# What the exercise asks
The entries below contain a line with "R4: 470 (GND, N_6) -> none" and a line with "R202: 24k (DIS, U204/THR) -> 24k (DIS, GND)". Quote exactly those two lines and all lines between them.

# Before-and-after change data
##############################
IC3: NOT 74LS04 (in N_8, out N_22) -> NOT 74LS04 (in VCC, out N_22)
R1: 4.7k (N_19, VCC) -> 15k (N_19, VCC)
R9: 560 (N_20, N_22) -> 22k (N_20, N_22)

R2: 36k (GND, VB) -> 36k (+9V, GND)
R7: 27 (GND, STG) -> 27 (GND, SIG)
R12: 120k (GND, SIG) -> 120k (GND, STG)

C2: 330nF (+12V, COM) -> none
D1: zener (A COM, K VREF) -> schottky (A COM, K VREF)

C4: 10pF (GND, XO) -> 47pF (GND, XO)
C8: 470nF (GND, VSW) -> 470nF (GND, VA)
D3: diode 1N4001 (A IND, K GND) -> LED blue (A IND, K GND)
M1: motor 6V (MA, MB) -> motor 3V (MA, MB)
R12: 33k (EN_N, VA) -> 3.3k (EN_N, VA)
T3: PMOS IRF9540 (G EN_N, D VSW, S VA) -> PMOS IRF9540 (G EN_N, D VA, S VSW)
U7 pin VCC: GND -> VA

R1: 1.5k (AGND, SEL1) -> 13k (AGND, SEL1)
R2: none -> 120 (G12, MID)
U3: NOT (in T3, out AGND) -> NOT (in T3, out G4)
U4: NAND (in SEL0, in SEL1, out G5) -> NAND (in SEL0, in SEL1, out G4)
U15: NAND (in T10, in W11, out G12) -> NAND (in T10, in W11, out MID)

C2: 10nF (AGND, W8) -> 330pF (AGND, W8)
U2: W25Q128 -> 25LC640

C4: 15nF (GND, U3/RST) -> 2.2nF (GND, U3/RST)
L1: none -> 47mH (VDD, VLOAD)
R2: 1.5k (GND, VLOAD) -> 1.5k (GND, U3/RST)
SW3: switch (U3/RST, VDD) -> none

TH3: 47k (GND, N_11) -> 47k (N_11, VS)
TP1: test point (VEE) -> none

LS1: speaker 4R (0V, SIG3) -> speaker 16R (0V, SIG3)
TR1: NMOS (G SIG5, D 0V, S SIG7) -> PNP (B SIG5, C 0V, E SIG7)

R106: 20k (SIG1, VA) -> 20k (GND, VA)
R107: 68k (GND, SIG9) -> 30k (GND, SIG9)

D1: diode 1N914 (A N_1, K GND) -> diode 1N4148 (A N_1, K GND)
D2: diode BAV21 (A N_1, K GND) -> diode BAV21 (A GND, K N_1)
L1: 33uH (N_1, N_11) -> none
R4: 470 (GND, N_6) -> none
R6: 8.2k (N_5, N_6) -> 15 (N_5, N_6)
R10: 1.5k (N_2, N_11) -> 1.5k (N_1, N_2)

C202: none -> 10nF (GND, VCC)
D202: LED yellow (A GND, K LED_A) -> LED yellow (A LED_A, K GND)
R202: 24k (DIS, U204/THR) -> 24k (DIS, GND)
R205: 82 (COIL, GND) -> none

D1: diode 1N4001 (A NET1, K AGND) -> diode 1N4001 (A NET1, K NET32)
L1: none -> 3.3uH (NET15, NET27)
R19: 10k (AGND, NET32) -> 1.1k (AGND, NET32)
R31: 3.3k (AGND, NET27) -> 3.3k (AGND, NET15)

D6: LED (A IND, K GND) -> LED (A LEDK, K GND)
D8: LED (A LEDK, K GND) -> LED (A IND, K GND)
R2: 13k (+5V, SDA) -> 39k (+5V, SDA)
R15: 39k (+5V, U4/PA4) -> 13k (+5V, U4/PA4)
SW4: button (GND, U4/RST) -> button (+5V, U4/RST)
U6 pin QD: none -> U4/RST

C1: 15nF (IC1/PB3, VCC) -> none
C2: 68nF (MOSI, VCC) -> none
##############################
# Answer to this task
R4: 470 (GND, N_6) -> none
R6: 8.2k (N_5, N_6) -> 15 (N_5, N_6)
R10: 1.5k (N_2, N_11) -> 1.5k (N_1, N_2)

C202: none -> 10nF (GND, VCC)
D202: LED yellow (A GND, K LED_A) -> LED yellow (A LED_A, K GND)
R202: 24k (DIS, U204/THR) -> 24k (DIS, GND)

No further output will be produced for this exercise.